ACTIVITY
Retype the data exactly, leaving nothing out.
++++ MATERIAL FOR THE TASK
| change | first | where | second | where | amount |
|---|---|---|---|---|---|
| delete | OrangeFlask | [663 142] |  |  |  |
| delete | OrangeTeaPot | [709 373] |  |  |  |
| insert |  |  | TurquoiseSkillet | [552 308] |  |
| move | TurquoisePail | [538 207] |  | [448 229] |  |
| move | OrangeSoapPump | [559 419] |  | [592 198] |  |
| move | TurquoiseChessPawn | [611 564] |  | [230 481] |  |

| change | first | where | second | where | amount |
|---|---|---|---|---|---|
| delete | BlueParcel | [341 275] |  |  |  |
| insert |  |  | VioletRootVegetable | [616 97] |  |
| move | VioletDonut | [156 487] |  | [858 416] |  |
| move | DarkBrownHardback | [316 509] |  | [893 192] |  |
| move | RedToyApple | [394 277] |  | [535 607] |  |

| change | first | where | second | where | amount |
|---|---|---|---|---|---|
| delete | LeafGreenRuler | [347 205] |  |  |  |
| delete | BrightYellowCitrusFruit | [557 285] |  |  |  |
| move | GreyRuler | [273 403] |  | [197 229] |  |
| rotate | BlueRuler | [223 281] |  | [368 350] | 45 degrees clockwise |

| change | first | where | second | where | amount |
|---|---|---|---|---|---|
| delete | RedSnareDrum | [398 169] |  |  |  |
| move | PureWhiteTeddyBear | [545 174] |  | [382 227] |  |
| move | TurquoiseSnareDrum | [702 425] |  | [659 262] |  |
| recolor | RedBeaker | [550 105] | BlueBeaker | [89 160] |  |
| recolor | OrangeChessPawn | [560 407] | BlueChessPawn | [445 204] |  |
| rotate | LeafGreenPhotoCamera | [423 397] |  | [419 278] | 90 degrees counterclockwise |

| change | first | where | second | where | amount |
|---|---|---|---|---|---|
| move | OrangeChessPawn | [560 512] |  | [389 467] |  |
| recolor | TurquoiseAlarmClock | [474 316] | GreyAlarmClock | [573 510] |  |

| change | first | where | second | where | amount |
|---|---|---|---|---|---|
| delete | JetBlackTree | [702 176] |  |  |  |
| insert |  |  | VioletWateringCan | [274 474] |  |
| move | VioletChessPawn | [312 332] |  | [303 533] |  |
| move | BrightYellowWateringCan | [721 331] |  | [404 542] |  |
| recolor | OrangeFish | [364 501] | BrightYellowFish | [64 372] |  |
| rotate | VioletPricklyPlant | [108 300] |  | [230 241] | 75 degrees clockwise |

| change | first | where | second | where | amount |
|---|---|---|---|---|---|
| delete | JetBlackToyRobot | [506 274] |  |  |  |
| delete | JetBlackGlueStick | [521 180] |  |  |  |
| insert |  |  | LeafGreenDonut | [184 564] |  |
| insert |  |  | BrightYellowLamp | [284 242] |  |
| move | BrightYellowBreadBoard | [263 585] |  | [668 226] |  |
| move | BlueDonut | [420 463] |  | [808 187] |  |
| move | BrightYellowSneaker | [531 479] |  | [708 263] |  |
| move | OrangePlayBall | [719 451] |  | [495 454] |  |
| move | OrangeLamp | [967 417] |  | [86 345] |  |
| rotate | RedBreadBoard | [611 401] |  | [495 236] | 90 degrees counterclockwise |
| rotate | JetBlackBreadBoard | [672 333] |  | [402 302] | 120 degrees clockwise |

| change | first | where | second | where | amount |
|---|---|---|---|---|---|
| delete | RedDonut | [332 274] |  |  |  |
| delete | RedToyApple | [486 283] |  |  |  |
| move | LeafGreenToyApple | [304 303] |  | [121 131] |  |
++++++++
ANSWER BOX
| change | first | where | second | where | amount |
|---|---|---|---|---|---|
| delete | OrangeFlask | [663 142] |  |  |  |
| delete | OrangeTeaPot | [709 373] |  |  |  |
| insert |  |  | TurquoiseSkillet | [552 308] |  |
| move | TurquoisePail | [538 207] |  | [448 229] |  |
| move | OrangeSoapPump | [559 419] |  | [592 198] |  |
| move | TurquoiseChessPawn | [611 564] |  | [230 481] |  |

| change | first | where | second | where | amount |
|---|---|---|---|---|---|
| delete | BlueParcel | [341 275] |  |  |  |
| insert |  |  | VioletRootVegetable | [616 97] |  |
| move | VioletDonut | [156 487] |  | [858 416] |  |
| move | DarkBrownHardback | [316 509] |  | [893 192] |  |
| move | RedToyApple | [394 277] |  | [535 607] |  |

| change | first | where | second | where | amount |
|---|---|---|---|---|---|
| delete | LeafGreenRuler | [347 205] |  |  |  |
| delete | BrightYellowCitrusFruit | [557 285] |  |  |  |
| move | GreyRuler | [273 403] |  | [197 229] |  |
| rotate | BlueRuler | [223 281] |  | [368 350] | 45 degrees clockwise |

| change | first | where | second | where | amount |
|---|---|---|---|---|---|
| delete | RedSnareDrum | [398 169] |  |  |  |
| move | PureWhiteTeddyBear | [545 174] |  | [382 227] |  |
| move | TurquoiseSnareDrum | [702 425] |  | [659 262] |  |
| recolor | RedBeaker | [550 105] | BlueBeaker | [89 160] |  |
| recolor | OrangeChessPawn | [560 407] | BlueChessPawn | [445 204] |  |
| rotate | LeafGreenPhotoCamera | [423 397] |  | [419 278] | 90 degrees counterclockwise |

| change | first | where | second | where | amount |
|---|---|---|---|---|---|
| move | OrangeChessPawn | [560 512] |  | [389 467] |  |
| recolor | TurquoiseAlarmClock | [474 316] | GreyAlarmClock | [573 510] |  |

| change | first | where | second | where | amount |
|---|---|---|---|---|---|
| delete | JetBlackTree | [702 176] |  |  |  |
| insert |  |  | VioletWateringCan | [274 474] |  |
| move | VioletChessPawn | [312 332] |  | [303 533] |  |
| move | BrightYellowWateringCan | [721 331] |  | [404 542] |  |
| recolor | OrangeFish | [364 501] | BrightYellowFish | [64 372] |  |
| rotate | VioletPricklyPlant | [108 300] |  | [230 241] | 75 degrees clockwise |

| change | first | where | second | where | amount |
|---|---|---|---|---|---|
| delete | JetBlackToyRobot | [506 274] |  |  |  |
| delete | JetBlackGlueStick | [521 180] |  |  |  |
| insert |  |  | LeafGreenDonut | [184 564] |  |
| insert |  |  | BrightYellowLamp | [284 242] |  |
| move | BrightYellowBreadBoard | [263 585] |  | [668 226] |  |
| move | BlueDonut | [420 463] |  | [808 187] |  |
| move | BrightYellowSneaker | [531 479] |  | [708 263] |  |
| move | OrangePlayBall | [719 451] |  | [495 454] |  |
| move | OrangeLamp | [967 417] |  | [86 345] |  |
| rotate | RedBreadBoard | [611 401] |  | [495 236] | 90 degrees counterclockwise |
| rotate | JetBlackBreadBoard | [672 333] |  | [402 302] | 120 degrees clockwise |

| change | first | where | second | where | amount |
|---|---|---|---|---|---|
| delete | RedDonut | [332 274] |  |  |  |
| delete | RedToyApple | [486 283] |  |  |  |
| move | LeafGreenToyApple | [304 303] |  | [121 131] |  |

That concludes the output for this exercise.